DIRECTION:
Reproduce the records from the line containing "lunch [786, 293]" through the end of the records, substituting "dull" for "tedious" and leaving everything else unchanged.

RECORDS FOR THE EXERCISE:
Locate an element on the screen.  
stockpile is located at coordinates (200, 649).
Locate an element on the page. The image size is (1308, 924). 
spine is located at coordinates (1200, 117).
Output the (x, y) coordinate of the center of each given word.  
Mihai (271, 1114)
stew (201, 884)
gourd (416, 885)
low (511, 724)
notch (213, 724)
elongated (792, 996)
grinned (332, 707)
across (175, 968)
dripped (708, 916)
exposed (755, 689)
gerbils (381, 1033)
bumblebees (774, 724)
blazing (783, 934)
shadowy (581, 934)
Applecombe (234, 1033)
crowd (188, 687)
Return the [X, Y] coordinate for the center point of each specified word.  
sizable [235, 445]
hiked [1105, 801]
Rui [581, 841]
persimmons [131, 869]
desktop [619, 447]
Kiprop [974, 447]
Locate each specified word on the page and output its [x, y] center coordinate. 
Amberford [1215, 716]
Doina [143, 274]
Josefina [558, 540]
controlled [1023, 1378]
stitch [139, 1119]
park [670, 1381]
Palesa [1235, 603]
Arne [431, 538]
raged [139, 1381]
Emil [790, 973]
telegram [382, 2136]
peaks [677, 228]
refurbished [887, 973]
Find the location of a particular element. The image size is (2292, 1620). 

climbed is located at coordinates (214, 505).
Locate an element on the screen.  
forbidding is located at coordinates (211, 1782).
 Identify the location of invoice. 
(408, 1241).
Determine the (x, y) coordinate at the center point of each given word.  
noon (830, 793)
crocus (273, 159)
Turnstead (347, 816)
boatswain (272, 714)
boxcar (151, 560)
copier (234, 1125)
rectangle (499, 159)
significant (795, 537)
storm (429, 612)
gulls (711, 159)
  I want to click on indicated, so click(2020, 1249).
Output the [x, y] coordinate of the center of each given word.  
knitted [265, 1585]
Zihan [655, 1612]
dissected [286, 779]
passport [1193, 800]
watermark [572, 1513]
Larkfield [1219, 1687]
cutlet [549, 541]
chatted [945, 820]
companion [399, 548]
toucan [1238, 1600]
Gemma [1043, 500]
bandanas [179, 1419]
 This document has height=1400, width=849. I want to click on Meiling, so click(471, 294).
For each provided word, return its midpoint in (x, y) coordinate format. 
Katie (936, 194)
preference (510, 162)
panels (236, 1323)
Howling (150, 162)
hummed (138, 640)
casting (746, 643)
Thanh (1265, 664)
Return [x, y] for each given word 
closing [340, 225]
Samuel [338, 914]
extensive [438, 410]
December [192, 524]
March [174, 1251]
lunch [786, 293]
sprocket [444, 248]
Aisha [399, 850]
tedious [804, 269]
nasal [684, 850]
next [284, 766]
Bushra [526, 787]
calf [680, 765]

EXERCISE OUTPUT:
lunch [786, 293]
sprocket [444, 248]
Aisha [399, 850]
dull [804, 269]
nasal [684, 850]
next [284, 766]
Bushra [526, 787]
calf [680, 765]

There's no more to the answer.